* **Instructions for the task**: What lines of the data below include the word "white"? Report them by copying each.

=== Supplied material ===

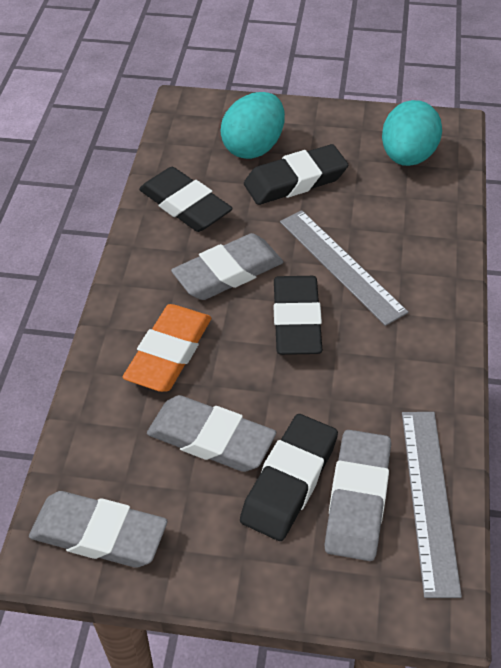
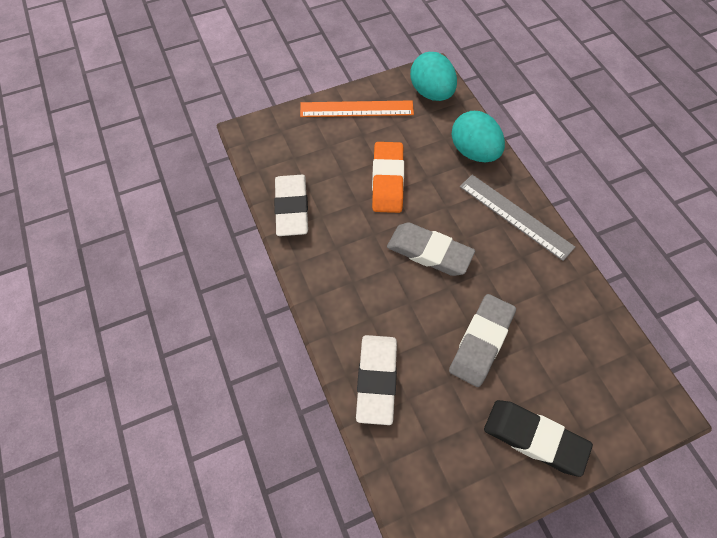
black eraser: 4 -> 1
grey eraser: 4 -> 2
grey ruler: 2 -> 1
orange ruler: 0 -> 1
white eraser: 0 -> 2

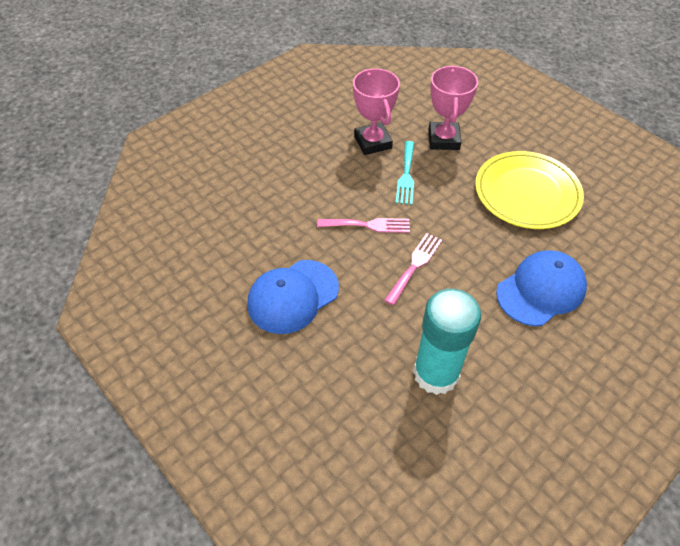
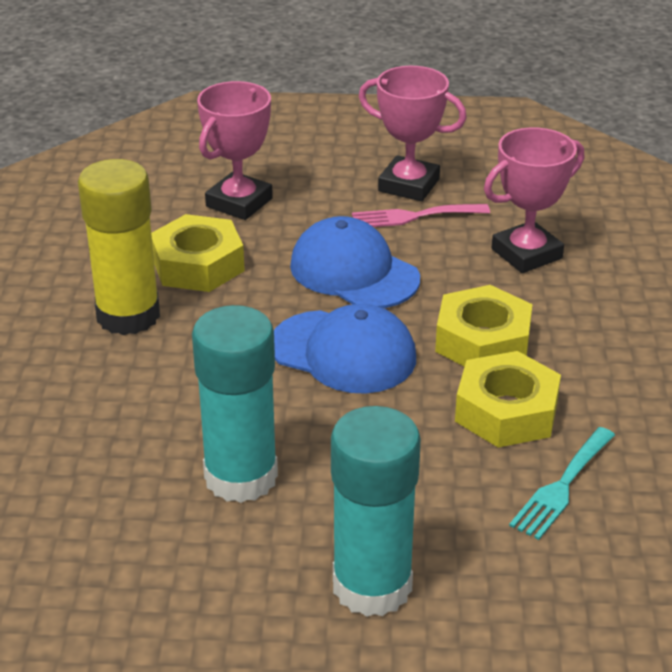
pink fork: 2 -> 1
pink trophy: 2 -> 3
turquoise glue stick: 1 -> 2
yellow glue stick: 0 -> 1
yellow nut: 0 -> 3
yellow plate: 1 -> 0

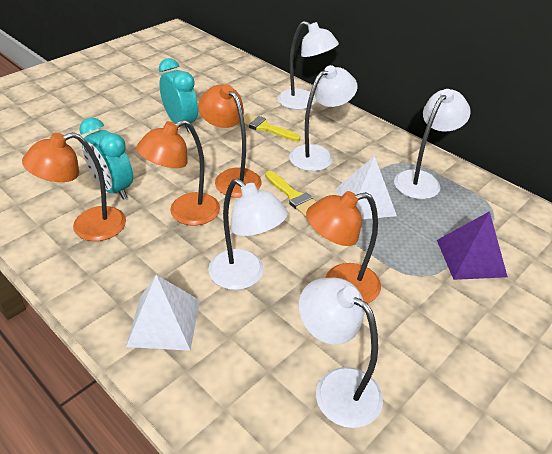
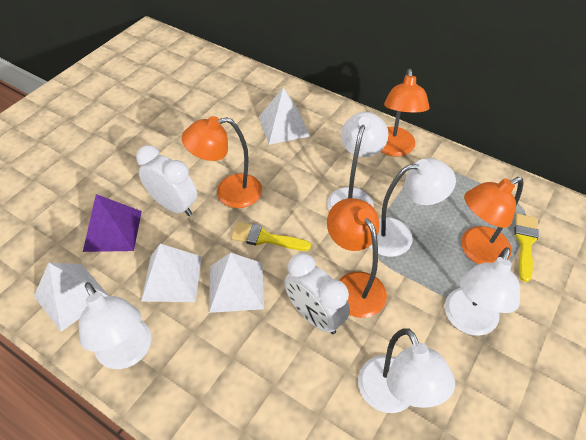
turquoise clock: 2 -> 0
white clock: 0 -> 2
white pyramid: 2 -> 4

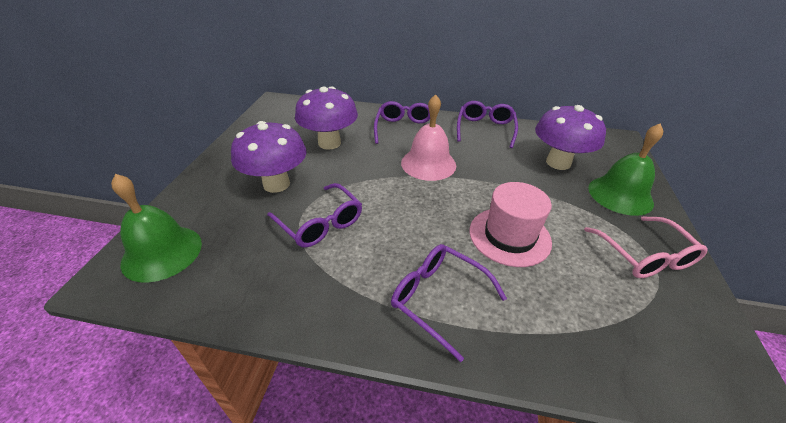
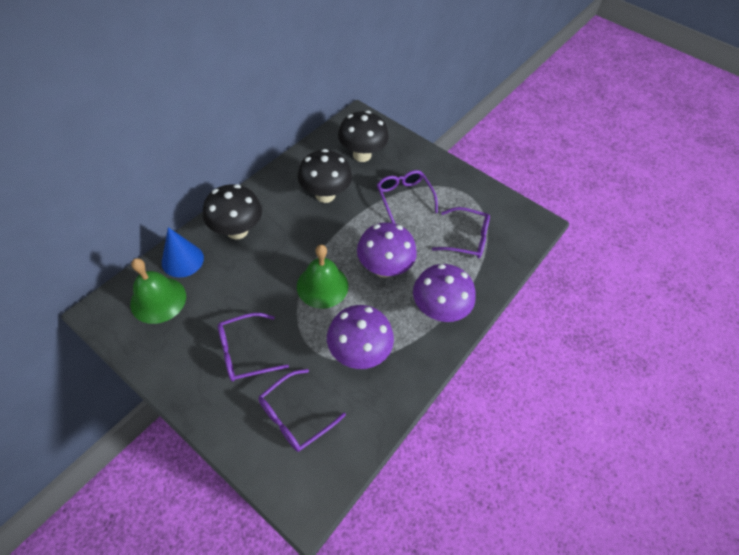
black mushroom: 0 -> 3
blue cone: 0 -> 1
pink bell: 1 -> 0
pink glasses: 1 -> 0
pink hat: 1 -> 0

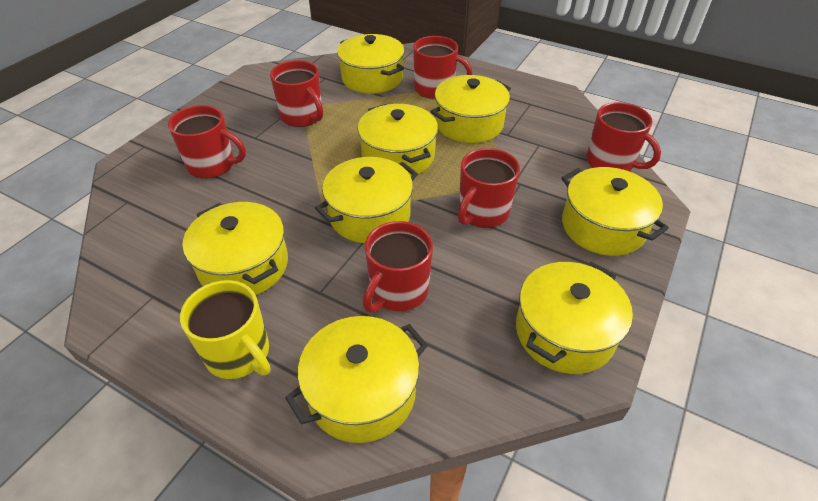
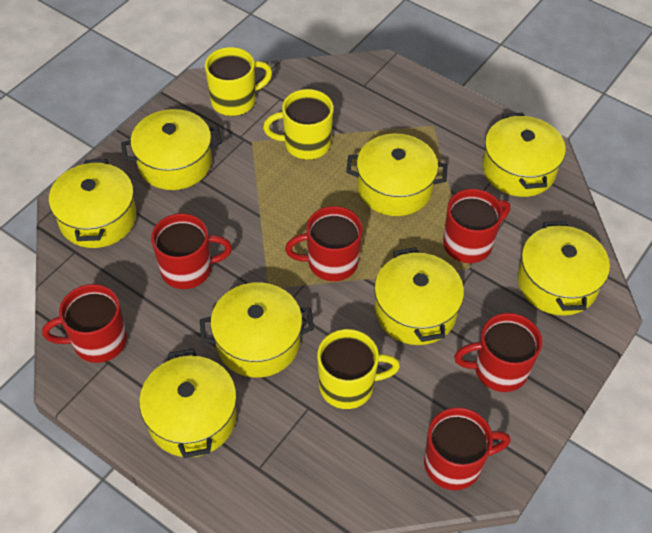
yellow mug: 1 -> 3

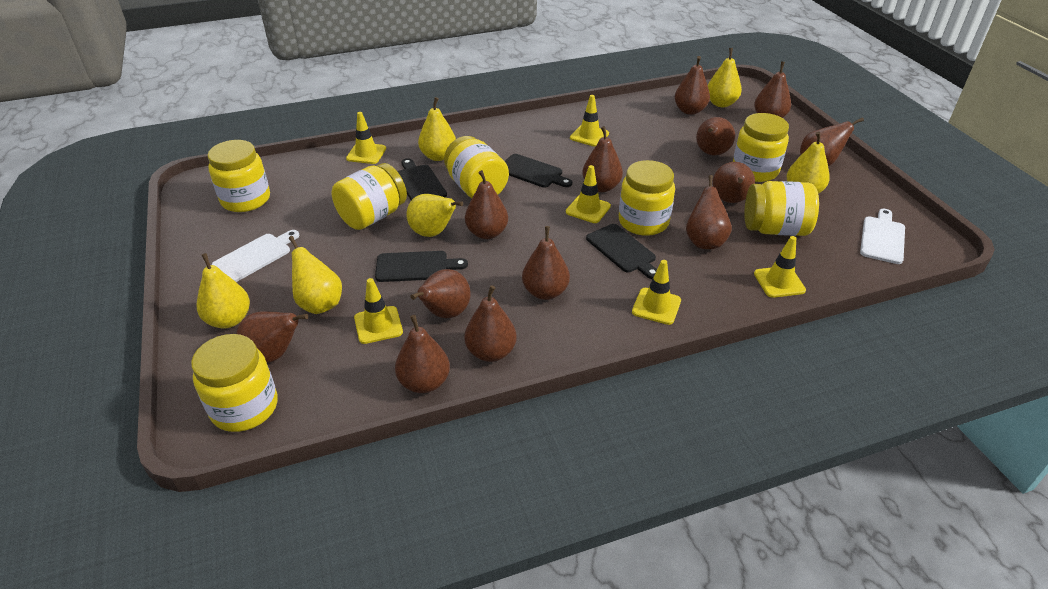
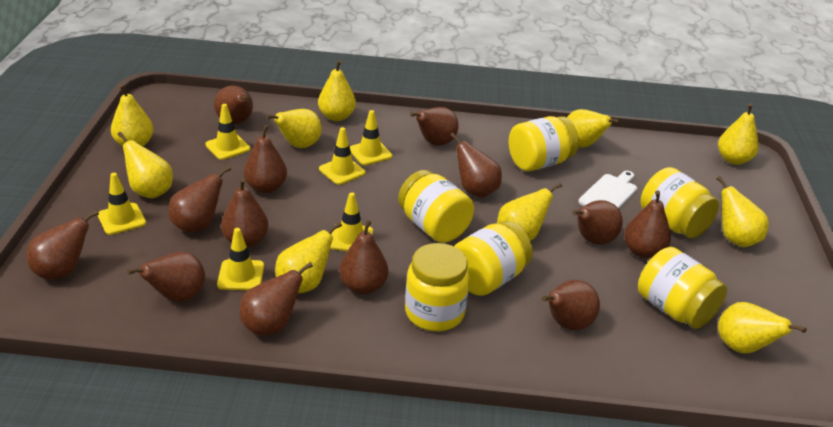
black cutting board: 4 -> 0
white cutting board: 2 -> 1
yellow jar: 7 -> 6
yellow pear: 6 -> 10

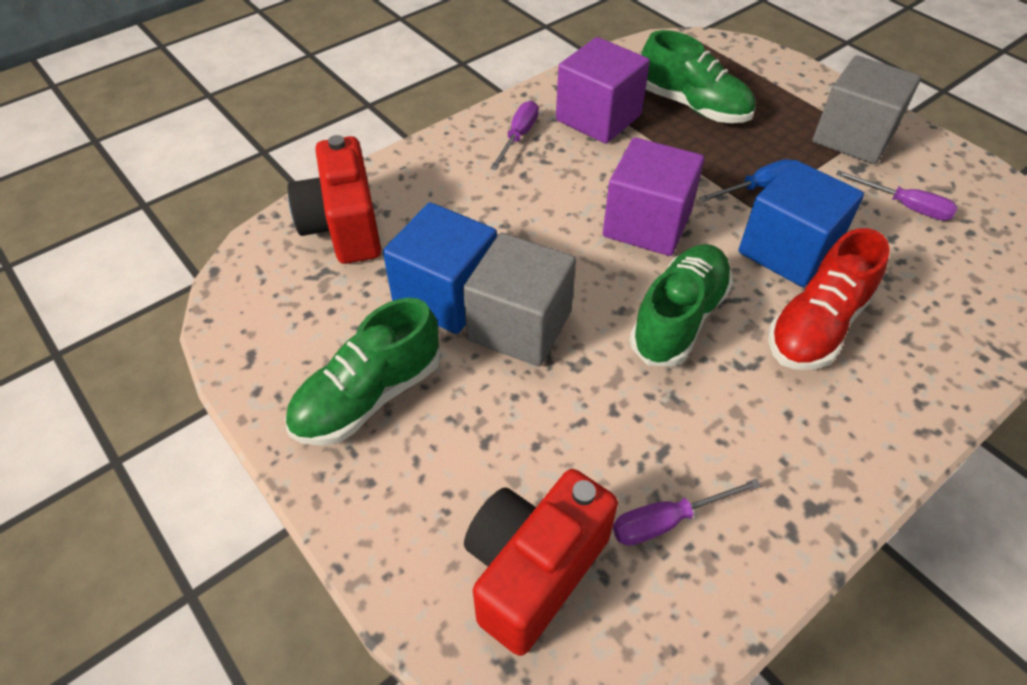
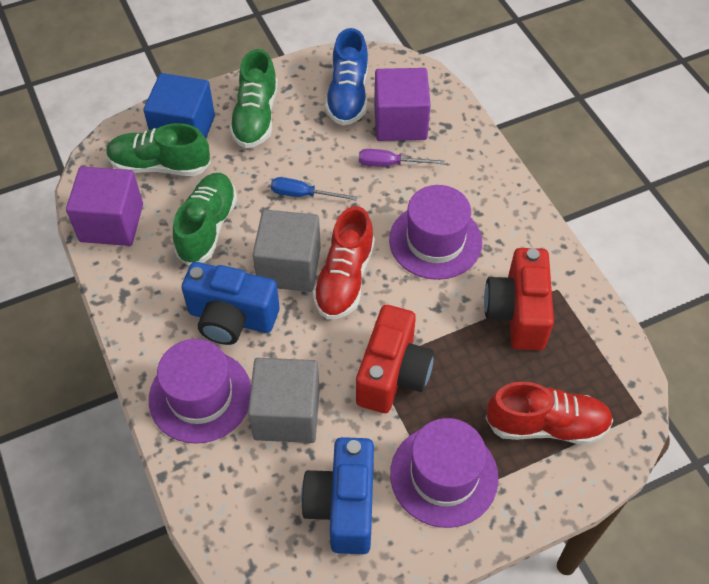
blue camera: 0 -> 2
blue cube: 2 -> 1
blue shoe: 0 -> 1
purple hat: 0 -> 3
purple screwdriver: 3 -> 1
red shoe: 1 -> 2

===

* **Solution for this problem**:
white eraser: 0 -> 2
white clock: 0 -> 2
white pyramid: 2 -> 4
white cutting board: 2 -> 1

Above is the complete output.